§ Exercise material
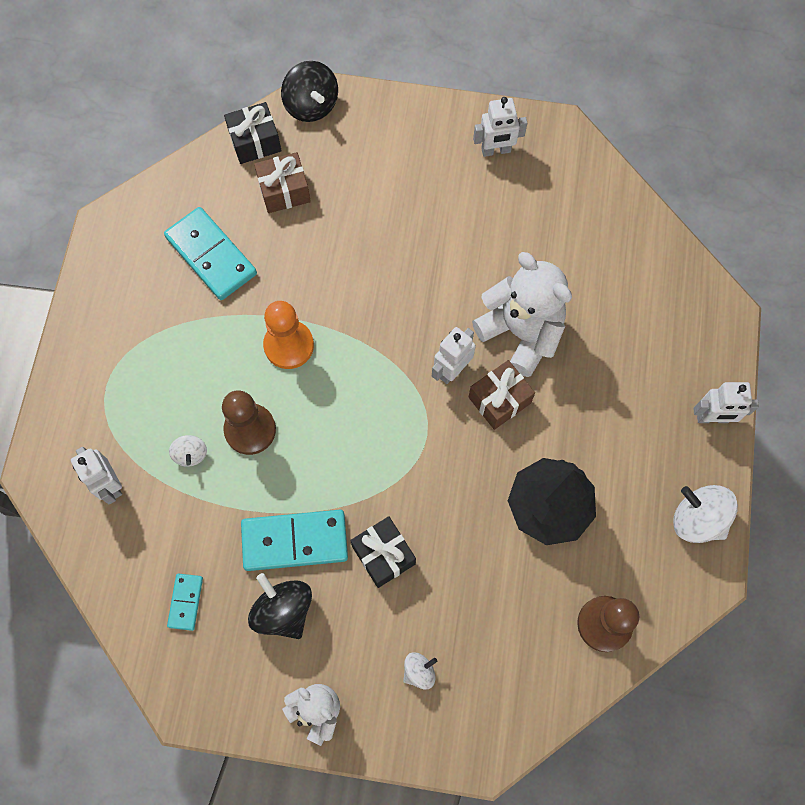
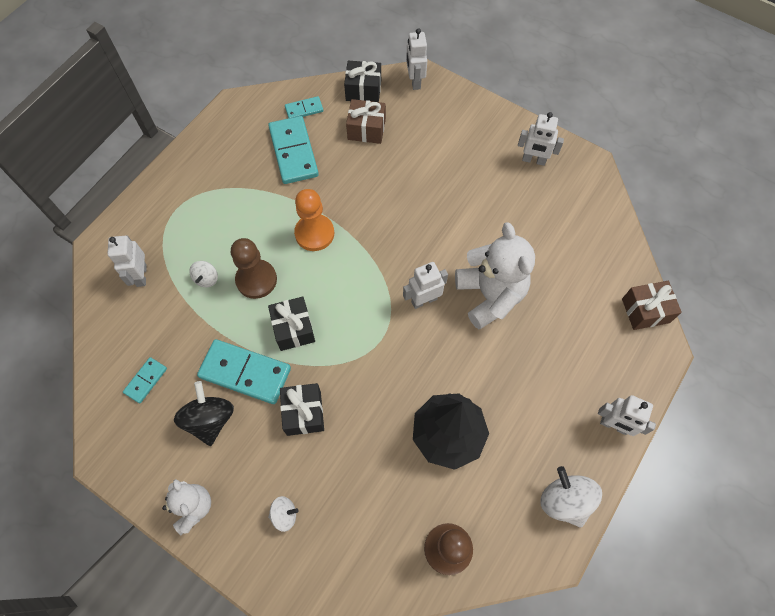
camera: 25 degrees right, 5 degrees down
(195, 196) = (304, 109): none -> turquoise domino
(311, 105) = (415, 81): black spinning top -> white robot
(323, 467) = (293, 329): none -> black gift
(499, 400) = (449, 337): brown gift -> brown gift (645, 310)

§ Exercise directions
From the line containing "(195, 196) = (304, 109): none" down to the last line of the data, transcribe every line exactly; nothing else should appear.

§ Answer space
(195, 196) = (304, 109): none -> turquoise domino
(311, 105) = (415, 81): black spinning top -> white robot
(323, 467) = (293, 329): none -> black gift
(499, 400) = (449, 337): brown gift -> brown gift (645, 310)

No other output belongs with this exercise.